→ EXERCISE GOAL: Copy out word for word the lines beginning with the one containing "Return every road" and continuing to the end of the records.

[Dataset entries]
- - -

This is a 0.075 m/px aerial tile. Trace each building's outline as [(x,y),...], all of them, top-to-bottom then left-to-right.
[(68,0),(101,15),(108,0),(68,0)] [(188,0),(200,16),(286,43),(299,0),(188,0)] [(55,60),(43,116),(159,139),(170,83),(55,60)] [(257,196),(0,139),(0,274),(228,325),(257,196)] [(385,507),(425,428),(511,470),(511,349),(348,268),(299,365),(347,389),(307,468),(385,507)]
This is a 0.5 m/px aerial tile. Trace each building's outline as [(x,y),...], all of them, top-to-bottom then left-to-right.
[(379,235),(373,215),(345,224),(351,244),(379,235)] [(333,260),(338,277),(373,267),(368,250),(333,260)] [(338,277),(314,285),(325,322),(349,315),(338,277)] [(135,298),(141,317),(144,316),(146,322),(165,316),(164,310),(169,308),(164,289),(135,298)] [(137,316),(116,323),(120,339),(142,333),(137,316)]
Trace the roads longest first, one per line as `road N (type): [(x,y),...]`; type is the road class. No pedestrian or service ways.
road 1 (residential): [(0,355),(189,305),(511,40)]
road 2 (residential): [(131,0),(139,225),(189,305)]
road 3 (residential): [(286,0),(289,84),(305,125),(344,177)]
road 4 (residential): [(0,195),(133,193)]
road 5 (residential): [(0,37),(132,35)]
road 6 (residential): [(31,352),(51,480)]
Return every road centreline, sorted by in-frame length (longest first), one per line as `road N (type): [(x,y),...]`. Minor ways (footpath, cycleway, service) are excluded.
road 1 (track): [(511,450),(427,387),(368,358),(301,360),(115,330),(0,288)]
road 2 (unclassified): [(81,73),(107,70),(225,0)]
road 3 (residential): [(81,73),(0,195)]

- - -

→ TASK RESPONSE:
Return every road centreline, sorted by in-frame length (longest first), one per line as `road N (type): [(x,y),...]`. Minor ways (footpath, cycleway, service) are excluded.
road 1 (track): [(511,450),(427,387),(368,358),(301,360),(115,330),(0,288)]
road 2 (unclassified): [(81,73),(107,70),(225,0)]
road 3 (residential): [(81,73),(0,195)]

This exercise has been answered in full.